→ **Activity**
Copy the entries that appear below in full, leaving out any picture among them.

→ **Records to use**
══════════════════════════════

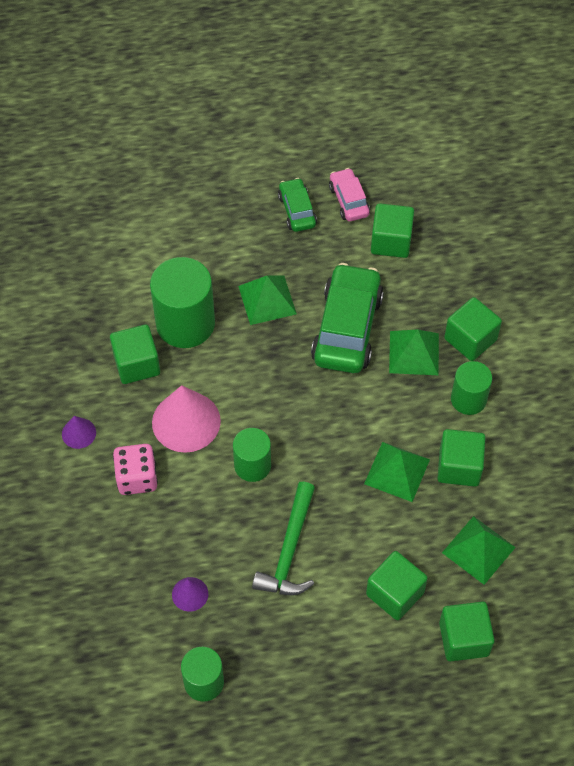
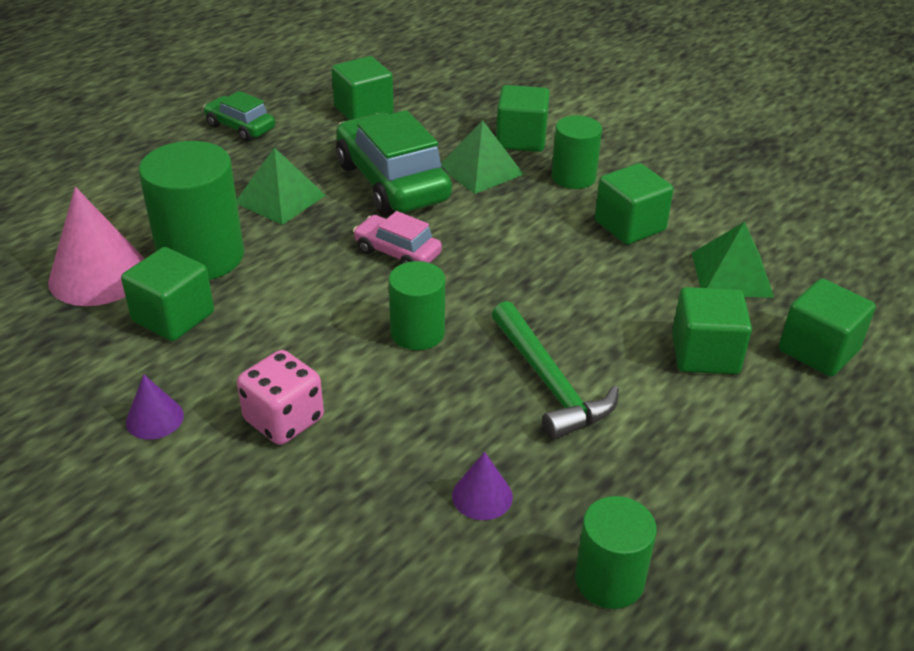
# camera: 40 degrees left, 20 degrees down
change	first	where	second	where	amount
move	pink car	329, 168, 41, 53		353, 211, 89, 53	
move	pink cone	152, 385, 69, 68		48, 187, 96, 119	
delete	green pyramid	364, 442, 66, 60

══════════════════════════════

→ **Answer to this task**
# camera: 40 degrees left, 20 degrees down
change	first	where	second	where	amount
move	pink car	329, 168, 41, 53		353, 211, 89, 53	
move	pink cone	152, 385, 69, 68		48, 187, 96, 119	
delete	green pyramid	364, 442, 66, 60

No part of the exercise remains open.